### About this task
Leave out the pictures, and retype the remaining data exactly.

### Data shown
────────────────
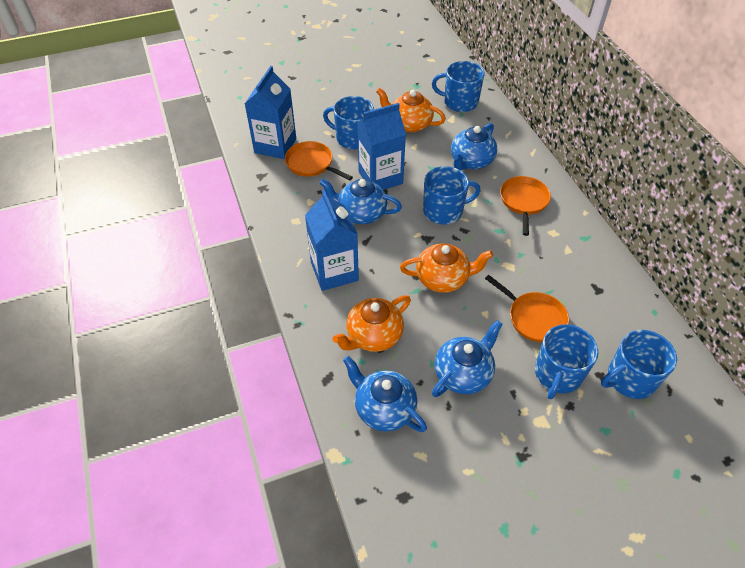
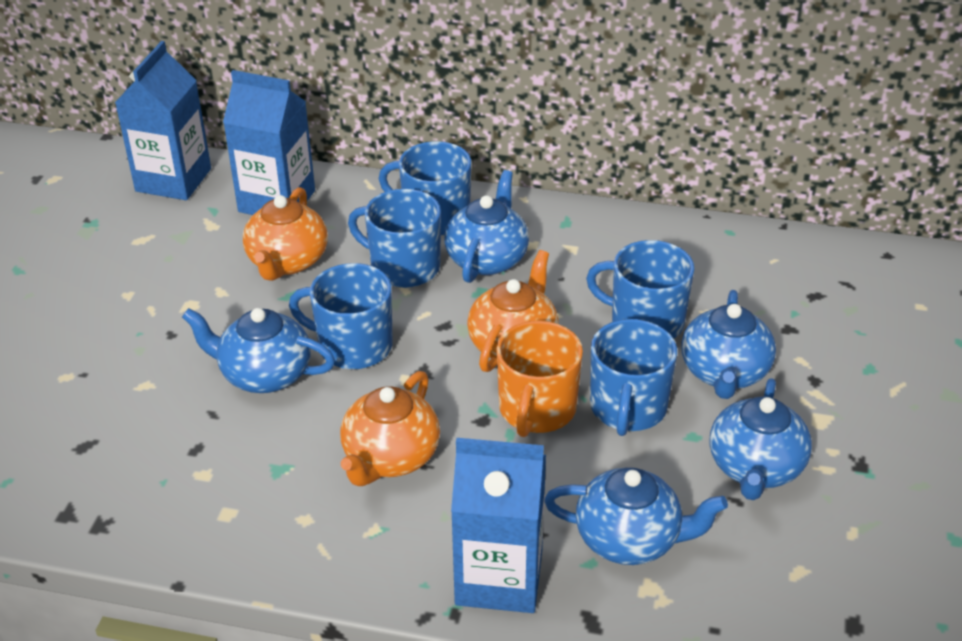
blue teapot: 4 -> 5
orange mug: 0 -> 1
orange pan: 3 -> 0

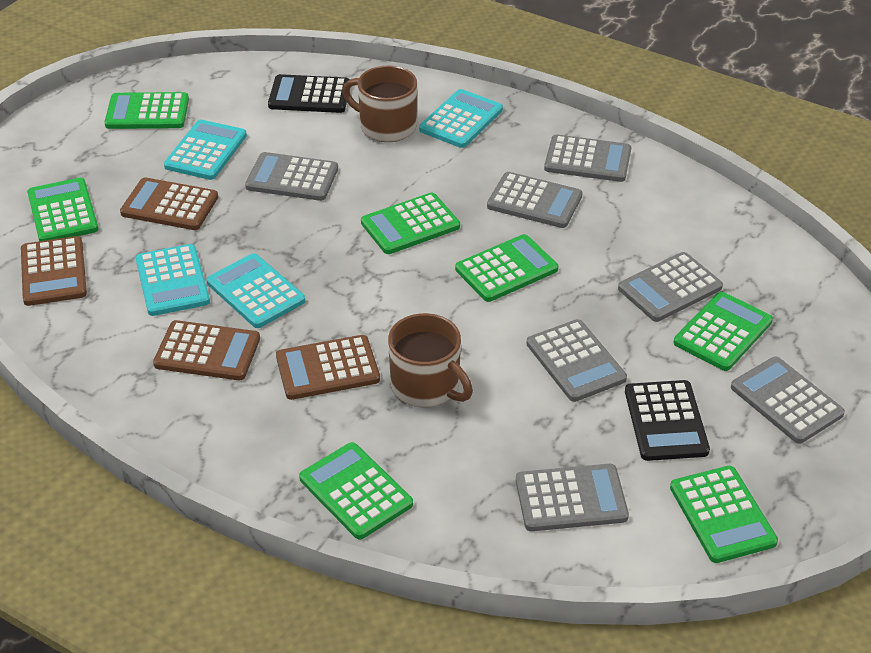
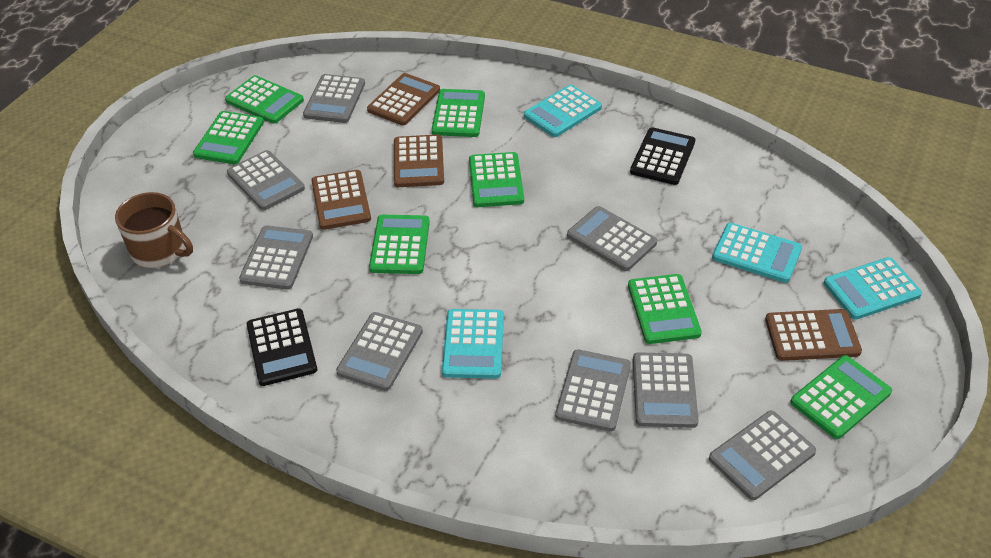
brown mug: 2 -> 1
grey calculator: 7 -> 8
────────────────
### Exercise result
blue teapot: 4 -> 5
orange mug: 0 -> 1
orange pan: 3 -> 0

brown mug: 2 -> 1
grey calculator: 7 -> 8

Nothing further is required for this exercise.